EXERCISE PROMPT = The required answer is each line in the entries below where "button" occurs.

BEGIN DATA FOR PROCESSING

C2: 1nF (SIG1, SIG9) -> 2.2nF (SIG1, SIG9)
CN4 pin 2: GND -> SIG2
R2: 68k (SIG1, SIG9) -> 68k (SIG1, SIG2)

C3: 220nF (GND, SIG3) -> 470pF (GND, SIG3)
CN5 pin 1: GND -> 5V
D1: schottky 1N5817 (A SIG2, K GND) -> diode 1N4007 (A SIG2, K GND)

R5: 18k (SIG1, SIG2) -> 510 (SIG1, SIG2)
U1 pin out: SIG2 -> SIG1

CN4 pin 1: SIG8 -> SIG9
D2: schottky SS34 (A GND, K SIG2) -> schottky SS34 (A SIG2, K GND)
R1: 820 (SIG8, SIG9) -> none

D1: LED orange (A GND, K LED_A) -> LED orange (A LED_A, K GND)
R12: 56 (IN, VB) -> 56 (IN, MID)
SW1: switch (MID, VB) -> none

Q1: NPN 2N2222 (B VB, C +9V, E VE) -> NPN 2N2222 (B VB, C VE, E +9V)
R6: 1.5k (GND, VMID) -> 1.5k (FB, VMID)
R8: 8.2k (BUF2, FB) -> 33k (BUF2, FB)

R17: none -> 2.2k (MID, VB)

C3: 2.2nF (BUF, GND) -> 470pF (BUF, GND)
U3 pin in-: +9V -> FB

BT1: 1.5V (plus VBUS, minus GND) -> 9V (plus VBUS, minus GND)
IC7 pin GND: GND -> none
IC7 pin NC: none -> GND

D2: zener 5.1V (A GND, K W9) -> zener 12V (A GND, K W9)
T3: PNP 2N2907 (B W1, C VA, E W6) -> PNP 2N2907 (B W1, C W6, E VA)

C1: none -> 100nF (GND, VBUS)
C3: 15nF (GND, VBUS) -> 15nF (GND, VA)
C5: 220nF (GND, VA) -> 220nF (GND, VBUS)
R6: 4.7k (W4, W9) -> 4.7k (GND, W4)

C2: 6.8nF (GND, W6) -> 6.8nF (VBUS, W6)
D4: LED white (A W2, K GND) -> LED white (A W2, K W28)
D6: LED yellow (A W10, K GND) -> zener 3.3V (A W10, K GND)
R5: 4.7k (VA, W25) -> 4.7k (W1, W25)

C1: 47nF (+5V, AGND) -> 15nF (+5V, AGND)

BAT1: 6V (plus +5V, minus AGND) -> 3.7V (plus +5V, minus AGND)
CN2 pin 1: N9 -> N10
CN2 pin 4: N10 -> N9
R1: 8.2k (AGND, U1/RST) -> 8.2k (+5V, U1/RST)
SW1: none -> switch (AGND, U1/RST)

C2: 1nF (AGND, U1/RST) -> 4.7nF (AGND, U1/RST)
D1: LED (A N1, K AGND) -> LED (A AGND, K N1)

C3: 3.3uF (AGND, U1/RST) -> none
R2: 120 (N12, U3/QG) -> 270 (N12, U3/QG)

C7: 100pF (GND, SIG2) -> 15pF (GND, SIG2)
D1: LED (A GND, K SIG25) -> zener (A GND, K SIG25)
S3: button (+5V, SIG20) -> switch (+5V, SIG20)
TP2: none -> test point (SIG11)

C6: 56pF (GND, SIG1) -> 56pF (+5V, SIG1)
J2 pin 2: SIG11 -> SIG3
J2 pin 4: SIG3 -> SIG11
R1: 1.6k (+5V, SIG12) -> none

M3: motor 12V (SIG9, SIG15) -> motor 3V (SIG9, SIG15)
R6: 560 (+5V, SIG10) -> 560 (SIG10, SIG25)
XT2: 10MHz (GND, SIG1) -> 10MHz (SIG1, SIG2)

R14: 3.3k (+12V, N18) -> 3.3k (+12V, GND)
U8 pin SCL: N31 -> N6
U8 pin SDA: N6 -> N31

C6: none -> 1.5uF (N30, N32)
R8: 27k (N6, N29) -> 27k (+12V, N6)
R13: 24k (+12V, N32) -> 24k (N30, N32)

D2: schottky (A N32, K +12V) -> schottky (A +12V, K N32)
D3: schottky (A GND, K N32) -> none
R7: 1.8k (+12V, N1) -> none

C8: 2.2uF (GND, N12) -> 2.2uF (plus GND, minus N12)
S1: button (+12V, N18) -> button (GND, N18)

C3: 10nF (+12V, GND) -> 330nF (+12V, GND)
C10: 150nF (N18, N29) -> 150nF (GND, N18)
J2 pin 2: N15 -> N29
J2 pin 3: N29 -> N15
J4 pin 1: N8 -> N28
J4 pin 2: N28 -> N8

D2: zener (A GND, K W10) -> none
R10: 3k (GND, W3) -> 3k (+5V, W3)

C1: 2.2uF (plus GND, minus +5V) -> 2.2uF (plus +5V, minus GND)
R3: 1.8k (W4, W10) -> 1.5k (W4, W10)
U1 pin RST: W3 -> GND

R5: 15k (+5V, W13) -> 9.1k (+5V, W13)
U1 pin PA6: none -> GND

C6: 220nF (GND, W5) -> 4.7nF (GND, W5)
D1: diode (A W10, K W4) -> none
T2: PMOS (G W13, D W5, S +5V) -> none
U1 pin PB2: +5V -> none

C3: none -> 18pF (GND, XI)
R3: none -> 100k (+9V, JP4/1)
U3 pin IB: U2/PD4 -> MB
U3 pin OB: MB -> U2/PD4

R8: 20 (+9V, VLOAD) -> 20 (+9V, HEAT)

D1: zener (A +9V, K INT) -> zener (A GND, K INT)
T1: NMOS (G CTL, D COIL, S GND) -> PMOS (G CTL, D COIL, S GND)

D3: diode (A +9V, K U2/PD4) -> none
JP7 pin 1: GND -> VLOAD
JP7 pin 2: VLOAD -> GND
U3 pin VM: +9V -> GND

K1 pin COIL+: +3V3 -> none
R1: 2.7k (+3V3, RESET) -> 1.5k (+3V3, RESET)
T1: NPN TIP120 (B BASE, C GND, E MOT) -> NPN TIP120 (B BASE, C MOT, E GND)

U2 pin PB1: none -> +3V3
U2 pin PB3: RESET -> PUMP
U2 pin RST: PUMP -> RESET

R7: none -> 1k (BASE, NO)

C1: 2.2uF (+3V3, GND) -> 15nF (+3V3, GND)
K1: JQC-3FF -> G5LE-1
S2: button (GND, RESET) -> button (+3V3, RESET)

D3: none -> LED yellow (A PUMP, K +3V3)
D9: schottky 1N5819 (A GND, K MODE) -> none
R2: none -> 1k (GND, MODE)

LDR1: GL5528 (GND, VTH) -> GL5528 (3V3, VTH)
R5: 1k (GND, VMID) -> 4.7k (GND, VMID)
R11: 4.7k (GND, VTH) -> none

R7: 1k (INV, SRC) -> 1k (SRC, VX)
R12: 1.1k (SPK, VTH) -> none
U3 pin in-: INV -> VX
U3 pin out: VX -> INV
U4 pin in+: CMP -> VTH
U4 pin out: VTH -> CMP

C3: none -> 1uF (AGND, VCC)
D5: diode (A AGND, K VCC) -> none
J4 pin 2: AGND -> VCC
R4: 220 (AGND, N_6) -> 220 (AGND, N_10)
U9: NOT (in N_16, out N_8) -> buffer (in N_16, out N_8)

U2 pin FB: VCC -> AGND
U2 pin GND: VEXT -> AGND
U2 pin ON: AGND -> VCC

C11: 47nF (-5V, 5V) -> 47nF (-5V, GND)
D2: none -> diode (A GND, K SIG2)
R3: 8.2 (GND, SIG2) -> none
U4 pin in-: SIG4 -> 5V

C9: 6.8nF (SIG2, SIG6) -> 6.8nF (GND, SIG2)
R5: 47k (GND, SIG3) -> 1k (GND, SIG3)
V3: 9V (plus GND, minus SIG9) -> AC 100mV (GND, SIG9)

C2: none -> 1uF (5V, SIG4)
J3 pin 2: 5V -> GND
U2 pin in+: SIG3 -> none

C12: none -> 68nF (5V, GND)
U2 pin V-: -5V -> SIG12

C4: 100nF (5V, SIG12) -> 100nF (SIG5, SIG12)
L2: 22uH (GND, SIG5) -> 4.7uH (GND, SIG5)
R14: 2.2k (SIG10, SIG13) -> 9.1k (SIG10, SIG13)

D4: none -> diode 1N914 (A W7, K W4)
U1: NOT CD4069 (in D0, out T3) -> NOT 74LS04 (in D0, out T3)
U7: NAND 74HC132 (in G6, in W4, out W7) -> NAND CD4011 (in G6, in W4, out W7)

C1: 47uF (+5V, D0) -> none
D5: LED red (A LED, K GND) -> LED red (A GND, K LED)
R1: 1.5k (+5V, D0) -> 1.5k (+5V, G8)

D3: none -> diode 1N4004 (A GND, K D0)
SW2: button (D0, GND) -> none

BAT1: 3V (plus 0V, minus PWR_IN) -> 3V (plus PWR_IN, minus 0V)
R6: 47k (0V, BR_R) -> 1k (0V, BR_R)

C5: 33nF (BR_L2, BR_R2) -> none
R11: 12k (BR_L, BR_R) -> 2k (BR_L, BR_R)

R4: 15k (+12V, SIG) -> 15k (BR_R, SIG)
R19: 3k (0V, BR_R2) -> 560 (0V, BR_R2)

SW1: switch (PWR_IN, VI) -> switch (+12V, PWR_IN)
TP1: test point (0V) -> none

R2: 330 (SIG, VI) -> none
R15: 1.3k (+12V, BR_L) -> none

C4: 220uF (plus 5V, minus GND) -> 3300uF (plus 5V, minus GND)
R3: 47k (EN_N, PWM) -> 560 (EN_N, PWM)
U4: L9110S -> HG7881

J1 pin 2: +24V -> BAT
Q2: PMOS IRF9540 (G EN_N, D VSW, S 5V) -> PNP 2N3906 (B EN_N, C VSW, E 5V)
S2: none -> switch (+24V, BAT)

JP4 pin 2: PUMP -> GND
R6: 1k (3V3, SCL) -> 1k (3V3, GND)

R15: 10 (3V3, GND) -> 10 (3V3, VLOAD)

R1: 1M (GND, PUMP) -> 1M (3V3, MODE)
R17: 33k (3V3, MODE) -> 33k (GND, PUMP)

END DATA FOR PROCESSING

YOUR RESPONSE =
S3: button (+5V, SIG20) -> switch (+5V, SIG20)
S1: button (+12V, N18) -> button (GND, N18)
S2: button (GND, RESET) -> button (+3V3, RESET)
SW2: button (D0, GND) -> none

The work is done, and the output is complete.